Your goal: Copy exactly the lines from the one containing "R1: 220k (GND, SIG8) -> 220k (+9V, SIG8)" through the last line of the records below, including both, and leave out any pictures.

Data records

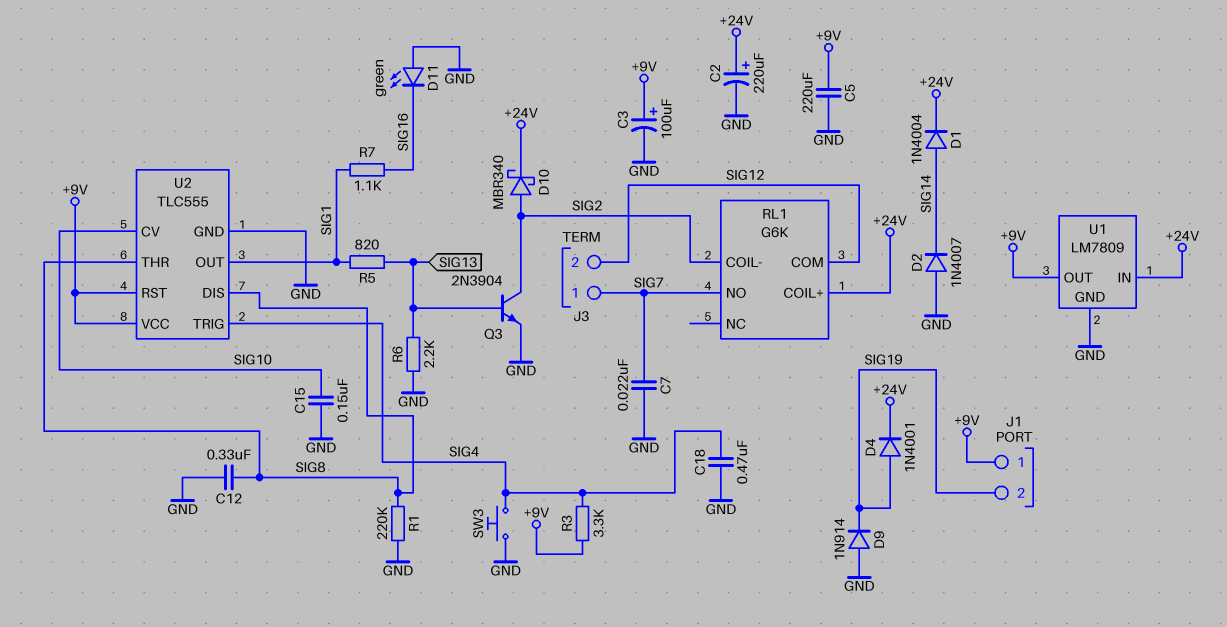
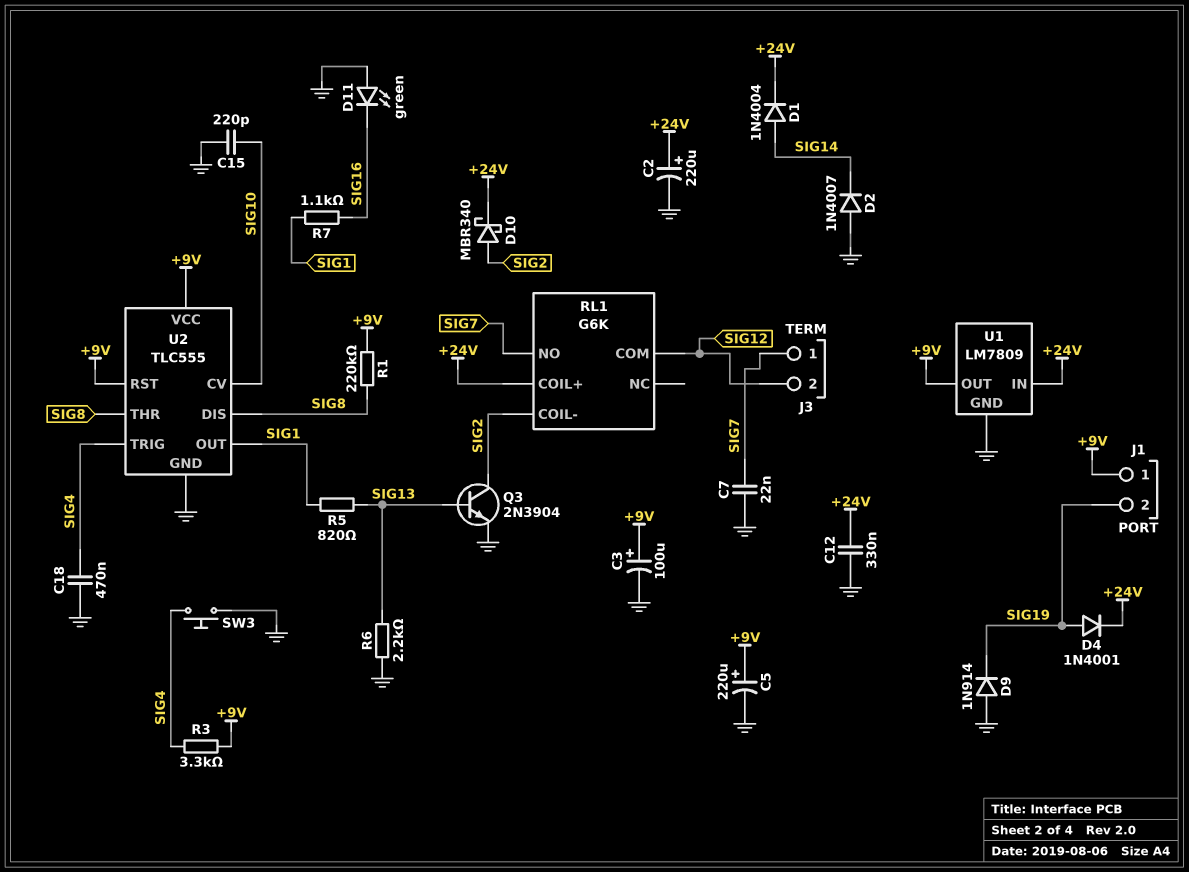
C5: 220uF (+9V, GND) -> 220uF (plus +9V, minus GND)
C12: 330nF (GND, SIG8) -> 330nF (+24V, GND)
C15: 150nF (GND, SIG10) -> 220pF (GND, SIG10)
R1: 220k (GND, SIG8) -> 220k (+9V, SIG8)

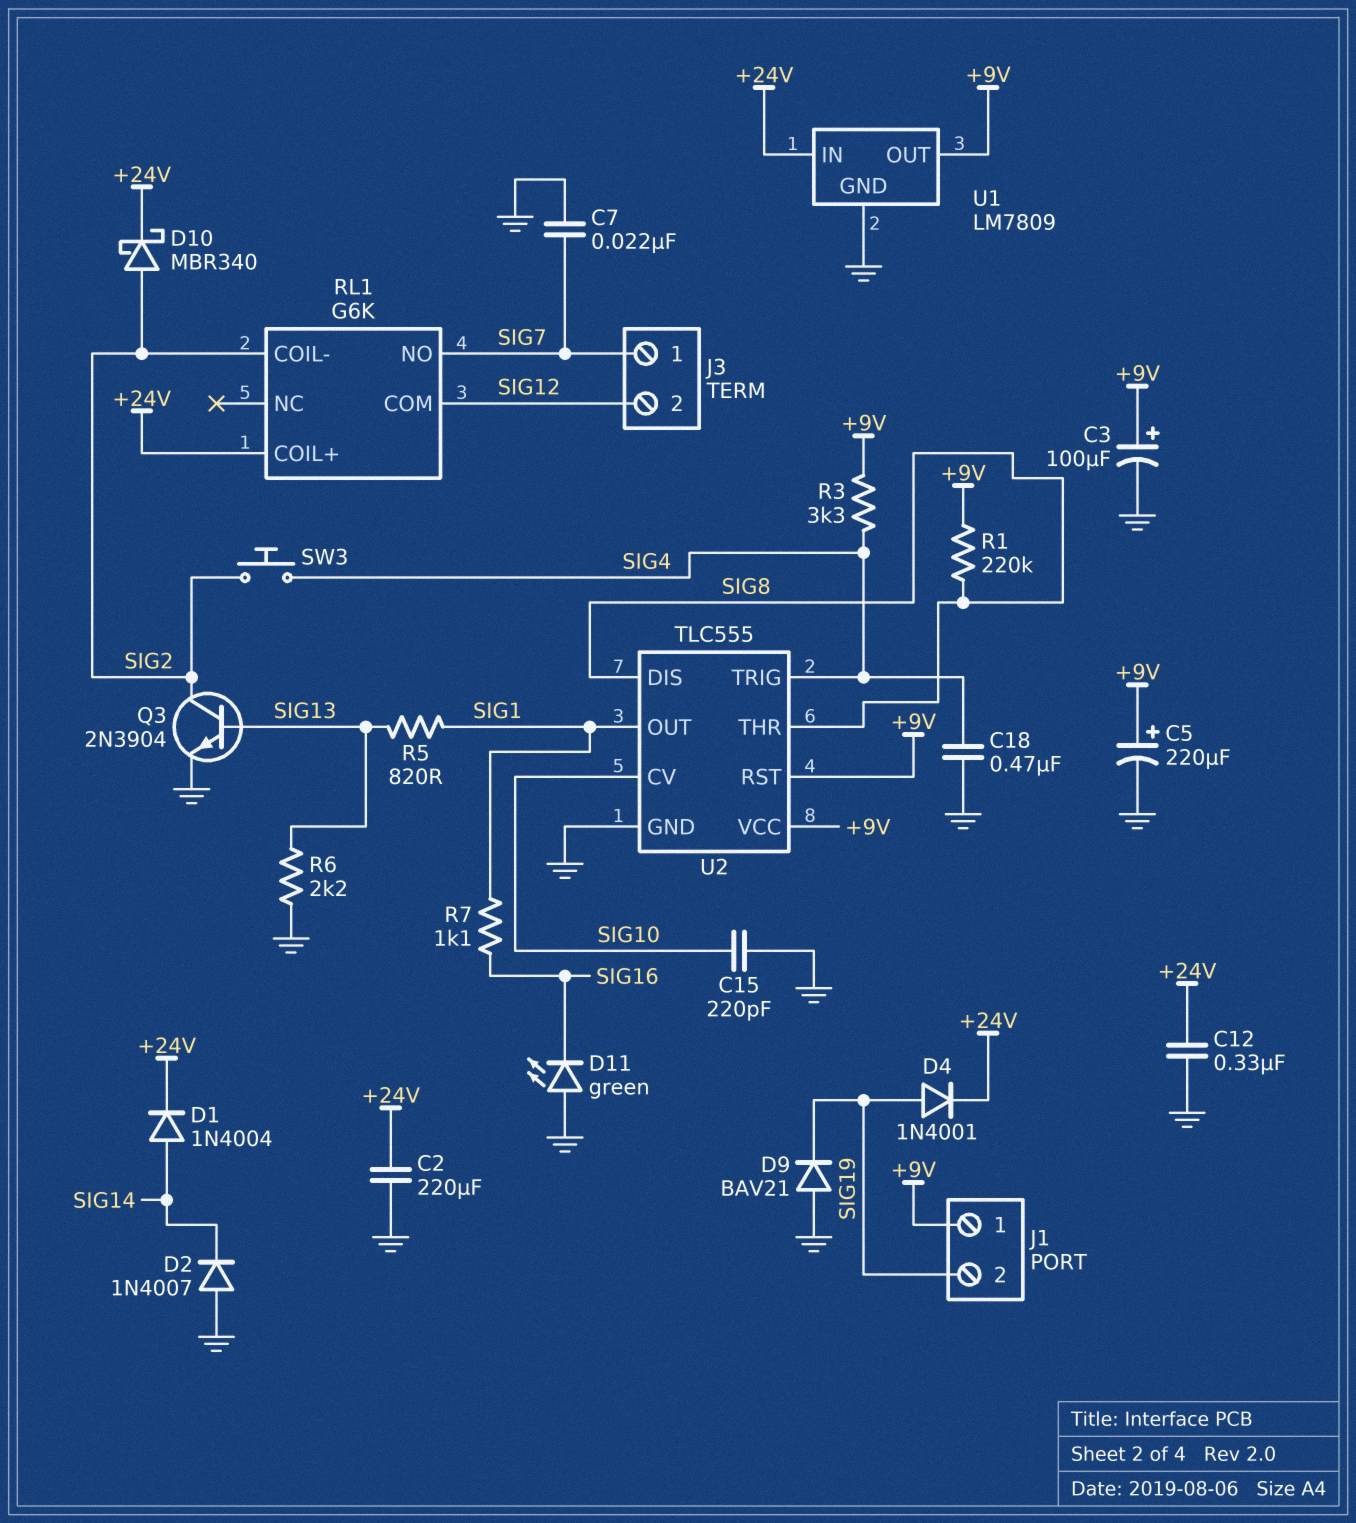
C2: 220uF (plus +24V, minus GND) -> 220uF (+24V, GND)
D9: diode 1N914 (A GND, K SIG19) -> diode BAV21 (A GND, K SIG19)
SW3: button (GND, SIG4) -> button (SIG2, SIG4)

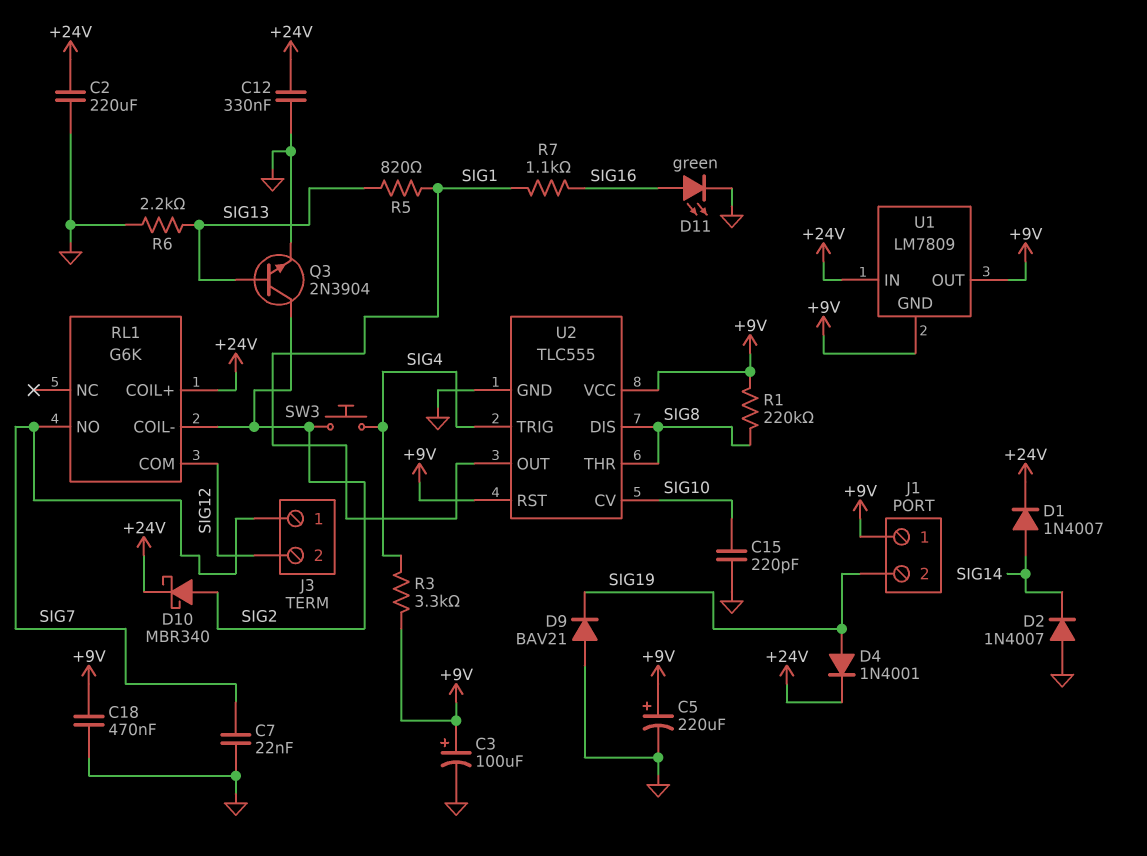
C18: 470nF (GND, SIG4) -> 470nF (+9V, GND)
D1: diode 1N4004 (A SIG14, K +24V) -> diode 1N4007 (A SIG14, K +24V)
D11: LED green (A GND, K SIG16) -> LED green (A SIG16, K GND)
U1 pin GND: GND -> +9V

Response:
R1: 220k (GND, SIG8) -> 220k (+9V, SIG8)

C2: 220uF (plus +24V, minus GND) -> 220uF (+24V, GND)
D9: diode 1N914 (A GND, K SIG19) -> diode BAV21 (A GND, K SIG19)
SW3: button (GND, SIG4) -> button (SIG2, SIG4)

C18: 470nF (GND, SIG4) -> 470nF (+9V, GND)
D1: diode 1N4004 (A SIG14, K +24V) -> diode 1N4007 (A SIG14, K +24V)
D11: LED green (A GND, K SIG16) -> LED green (A SIG16, K GND)
U1 pin GND: GND -> +9V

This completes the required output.